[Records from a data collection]
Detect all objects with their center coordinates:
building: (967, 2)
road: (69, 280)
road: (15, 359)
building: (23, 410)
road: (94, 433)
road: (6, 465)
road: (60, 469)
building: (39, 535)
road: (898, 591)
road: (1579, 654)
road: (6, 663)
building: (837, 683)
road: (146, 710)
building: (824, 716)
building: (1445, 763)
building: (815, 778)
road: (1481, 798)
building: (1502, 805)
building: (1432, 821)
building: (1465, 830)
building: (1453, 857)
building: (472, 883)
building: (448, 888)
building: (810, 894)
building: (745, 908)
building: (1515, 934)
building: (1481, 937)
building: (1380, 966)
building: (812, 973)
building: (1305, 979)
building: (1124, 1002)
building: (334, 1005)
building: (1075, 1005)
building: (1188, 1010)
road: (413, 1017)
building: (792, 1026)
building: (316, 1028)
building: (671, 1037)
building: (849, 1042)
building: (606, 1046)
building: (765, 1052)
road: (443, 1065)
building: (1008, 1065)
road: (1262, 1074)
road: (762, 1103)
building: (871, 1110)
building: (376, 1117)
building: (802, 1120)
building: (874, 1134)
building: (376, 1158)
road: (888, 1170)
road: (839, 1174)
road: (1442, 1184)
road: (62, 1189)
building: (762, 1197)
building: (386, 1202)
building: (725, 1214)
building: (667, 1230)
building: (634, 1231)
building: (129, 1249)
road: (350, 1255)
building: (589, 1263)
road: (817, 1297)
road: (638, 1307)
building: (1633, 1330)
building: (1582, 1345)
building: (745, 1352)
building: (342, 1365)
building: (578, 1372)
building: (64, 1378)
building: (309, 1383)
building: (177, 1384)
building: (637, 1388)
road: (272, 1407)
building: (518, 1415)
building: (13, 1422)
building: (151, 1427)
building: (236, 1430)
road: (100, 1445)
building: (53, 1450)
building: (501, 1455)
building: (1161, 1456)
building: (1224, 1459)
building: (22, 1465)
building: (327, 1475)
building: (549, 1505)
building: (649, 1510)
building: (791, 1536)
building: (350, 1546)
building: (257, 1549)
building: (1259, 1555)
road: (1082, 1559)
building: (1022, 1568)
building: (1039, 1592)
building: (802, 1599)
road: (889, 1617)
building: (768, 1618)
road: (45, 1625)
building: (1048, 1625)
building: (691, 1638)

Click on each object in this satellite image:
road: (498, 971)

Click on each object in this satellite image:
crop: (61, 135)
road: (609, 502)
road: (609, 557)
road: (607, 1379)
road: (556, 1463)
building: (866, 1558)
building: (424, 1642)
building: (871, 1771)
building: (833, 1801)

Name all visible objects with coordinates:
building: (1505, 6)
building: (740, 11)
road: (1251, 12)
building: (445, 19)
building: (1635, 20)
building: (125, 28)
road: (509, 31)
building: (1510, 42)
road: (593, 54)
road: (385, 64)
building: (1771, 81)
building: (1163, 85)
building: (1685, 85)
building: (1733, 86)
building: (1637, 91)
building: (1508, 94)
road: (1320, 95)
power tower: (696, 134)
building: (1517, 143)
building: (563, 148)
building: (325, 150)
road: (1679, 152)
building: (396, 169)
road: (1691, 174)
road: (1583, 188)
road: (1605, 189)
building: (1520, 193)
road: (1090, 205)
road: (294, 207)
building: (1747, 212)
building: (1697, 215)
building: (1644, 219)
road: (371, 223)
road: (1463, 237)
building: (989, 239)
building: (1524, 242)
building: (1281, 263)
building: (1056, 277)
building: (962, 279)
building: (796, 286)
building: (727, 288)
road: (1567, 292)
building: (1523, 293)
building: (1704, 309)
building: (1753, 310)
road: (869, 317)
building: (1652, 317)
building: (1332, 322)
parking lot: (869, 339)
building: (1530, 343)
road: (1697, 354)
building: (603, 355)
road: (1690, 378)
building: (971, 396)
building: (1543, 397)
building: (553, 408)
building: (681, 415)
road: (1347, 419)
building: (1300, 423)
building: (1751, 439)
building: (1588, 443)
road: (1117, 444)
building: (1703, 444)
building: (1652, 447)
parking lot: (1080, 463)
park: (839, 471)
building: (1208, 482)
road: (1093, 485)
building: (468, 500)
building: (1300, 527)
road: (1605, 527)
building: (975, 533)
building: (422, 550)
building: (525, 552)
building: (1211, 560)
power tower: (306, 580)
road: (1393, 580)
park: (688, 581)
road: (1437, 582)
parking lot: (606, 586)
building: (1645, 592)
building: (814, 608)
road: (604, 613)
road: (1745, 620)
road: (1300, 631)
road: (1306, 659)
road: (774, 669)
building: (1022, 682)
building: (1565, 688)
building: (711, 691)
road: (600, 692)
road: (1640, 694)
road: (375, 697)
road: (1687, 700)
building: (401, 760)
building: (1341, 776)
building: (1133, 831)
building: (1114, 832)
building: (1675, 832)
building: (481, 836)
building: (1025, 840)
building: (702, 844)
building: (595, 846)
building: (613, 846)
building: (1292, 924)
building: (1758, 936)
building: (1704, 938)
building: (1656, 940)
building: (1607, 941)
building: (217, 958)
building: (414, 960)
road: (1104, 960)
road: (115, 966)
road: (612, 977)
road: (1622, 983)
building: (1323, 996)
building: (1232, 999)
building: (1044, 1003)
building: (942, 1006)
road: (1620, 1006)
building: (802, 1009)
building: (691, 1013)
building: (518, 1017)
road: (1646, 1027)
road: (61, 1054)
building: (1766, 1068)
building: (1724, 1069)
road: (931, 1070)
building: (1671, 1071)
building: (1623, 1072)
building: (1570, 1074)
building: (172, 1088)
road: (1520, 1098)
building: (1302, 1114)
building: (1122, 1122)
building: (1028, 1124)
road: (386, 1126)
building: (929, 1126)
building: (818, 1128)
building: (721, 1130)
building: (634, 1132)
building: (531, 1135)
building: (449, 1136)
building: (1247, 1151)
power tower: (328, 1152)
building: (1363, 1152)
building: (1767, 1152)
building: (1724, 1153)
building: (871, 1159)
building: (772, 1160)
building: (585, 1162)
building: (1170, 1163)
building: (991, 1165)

> **Work instruction**
An exact transcription of all the records is required.

> **Solution to the problem**
Detect all objects with their center coordinates:
building: (967, 2)
road: (69, 280)
road: (15, 359)
building: (23, 410)
road: (94, 433)
road: (6, 465)
road: (60, 469)
building: (39, 535)
road: (898, 591)
road: (1579, 654)
road: (6, 663)
building: (837, 683)
road: (146, 710)
building: (824, 716)
building: (1445, 763)
building: (815, 778)
road: (1481, 798)
building: (1502, 805)
building: (1432, 821)
building: (1465, 830)
building: (1453, 857)
building: (472, 883)
building: (448, 888)
building: (810, 894)
building: (745, 908)
building: (1515, 934)
building: (1481, 937)
building: (1380, 966)
building: (812, 973)
building: (1305, 979)
building: (1124, 1002)
building: (334, 1005)
building: (1075, 1005)
building: (1188, 1010)
road: (413, 1017)
building: (792, 1026)
building: (316, 1028)
building: (671, 1037)
building: (849, 1042)
building: (606, 1046)
building: (765, 1052)
road: (443, 1065)
building: (1008, 1065)
road: (1262, 1074)
road: (762, 1103)
building: (871, 1110)
building: (376, 1117)
building: (802, 1120)
building: (874, 1134)
building: (376, 1158)
road: (888, 1170)
road: (839, 1174)
road: (1442, 1184)
road: (62, 1189)
building: (762, 1197)
building: (386, 1202)
building: (725, 1214)
building: (667, 1230)
building: (634, 1231)
building: (129, 1249)
road: (350, 1255)
building: (589, 1263)
road: (817, 1297)
road: (638, 1307)
building: (1633, 1330)
building: (1582, 1345)
building: (745, 1352)
building: (342, 1365)
building: (578, 1372)
building: (64, 1378)
building: (309, 1383)
building: (177, 1384)
building: (637, 1388)
road: (272, 1407)
building: (518, 1415)
building: (13, 1422)
building: (151, 1427)
building: (236, 1430)
road: (100, 1445)
building: (53, 1450)
building: (501, 1455)
building: (1161, 1456)
building: (1224, 1459)
building: (22, 1465)
building: (327, 1475)
building: (549, 1505)
building: (649, 1510)
building: (791, 1536)
building: (350, 1546)
building: (257, 1549)
building: (1259, 1555)
road: (1082, 1559)
building: (1022, 1568)
building: (1039, 1592)
building: (802, 1599)
road: (889, 1617)
building: (768, 1618)
road: (45, 1625)
building: (1048, 1625)
building: (691, 1638)

Click on each object in this satellite image:
road: (498, 971)

Click on each object in this satellite image:
crop: (61, 135)
road: (609, 502)
road: (609, 557)
road: (607, 1379)
road: (556, 1463)
building: (866, 1558)
building: (424, 1642)
building: (871, 1771)
building: (833, 1801)

Name all visible objects with coordinates:
building: (1505, 6)
building: (740, 11)
road: (1251, 12)
building: (445, 19)
building: (1635, 20)
building: (125, 28)
road: (509, 31)
building: (1510, 42)
road: (593, 54)
road: (385, 64)
building: (1771, 81)
building: (1163, 85)
building: (1685, 85)
building: (1733, 86)
building: (1637, 91)
building: (1508, 94)
road: (1320, 95)
power tower: (696, 134)
building: (1517, 143)
building: (563, 148)
building: (325, 150)
road: (1679, 152)
building: (396, 169)
road: (1691, 174)
road: (1583, 188)
road: (1605, 189)
building: (1520, 193)
road: (1090, 205)
road: (294, 207)
building: (1747, 212)
building: (1697, 215)
building: (1644, 219)
road: (371, 223)
road: (1463, 237)
building: (989, 239)
building: (1524, 242)
building: (1281, 263)
building: (1056, 277)
building: (962, 279)
building: (796, 286)
building: (727, 288)
road: (1567, 292)
building: (1523, 293)
building: (1704, 309)
building: (1753, 310)
road: (869, 317)
building: (1652, 317)
building: (1332, 322)
parking lot: (869, 339)
building: (1530, 343)
road: (1697, 354)
building: (603, 355)
road: (1690, 378)
building: (971, 396)
building: (1543, 397)
building: (553, 408)
building: (681, 415)
road: (1347, 419)
building: (1300, 423)
building: (1751, 439)
building: (1588, 443)
road: (1117, 444)
building: (1703, 444)
building: (1652, 447)
parking lot: (1080, 463)
park: (839, 471)
building: (1208, 482)
road: (1093, 485)
building: (468, 500)
building: (1300, 527)
road: (1605, 527)
building: (975, 533)
building: (422, 550)
building: (525, 552)
building: (1211, 560)
power tower: (306, 580)
road: (1393, 580)
park: (688, 581)
road: (1437, 582)
parking lot: (606, 586)
building: (1645, 592)
building: (814, 608)
road: (604, 613)
road: (1745, 620)
road: (1300, 631)
road: (1306, 659)
road: (774, 669)
building: (1022, 682)
building: (1565, 688)
building: (711, 691)
road: (600, 692)
road: (1640, 694)
road: (375, 697)
road: (1687, 700)
building: (401, 760)
building: (1341, 776)
building: (1133, 831)
building: (1114, 832)
building: (1675, 832)
building: (481, 836)
building: (1025, 840)
building: (702, 844)
building: (595, 846)
building: (613, 846)
building: (1292, 924)
building: (1758, 936)
building: (1704, 938)
building: (1656, 940)
building: (1607, 941)
building: (217, 958)
building: (414, 960)
road: (1104, 960)
road: (115, 966)
road: (612, 977)
road: (1622, 983)
building: (1323, 996)
building: (1232, 999)
building: (1044, 1003)
building: (942, 1006)
road: (1620, 1006)
building: (802, 1009)
building: (691, 1013)
building: (518, 1017)
road: (1646, 1027)
road: (61, 1054)
building: (1766, 1068)
building: (1724, 1069)
road: (931, 1070)
building: (1671, 1071)
building: (1623, 1072)
building: (1570, 1074)
building: (172, 1088)
road: (1520, 1098)
building: (1302, 1114)
building: (1122, 1122)
building: (1028, 1124)
road: (386, 1126)
building: (929, 1126)
building: (818, 1128)
building: (721, 1130)
building: (634, 1132)
building: (531, 1135)
building: (449, 1136)
building: (1247, 1151)
power tower: (328, 1152)
building: (1363, 1152)
building: (1767, 1152)
building: (1724, 1153)
building: (871, 1159)
building: (772, 1160)
building: (585, 1162)
building: (1170, 1163)
building: (991, 1165)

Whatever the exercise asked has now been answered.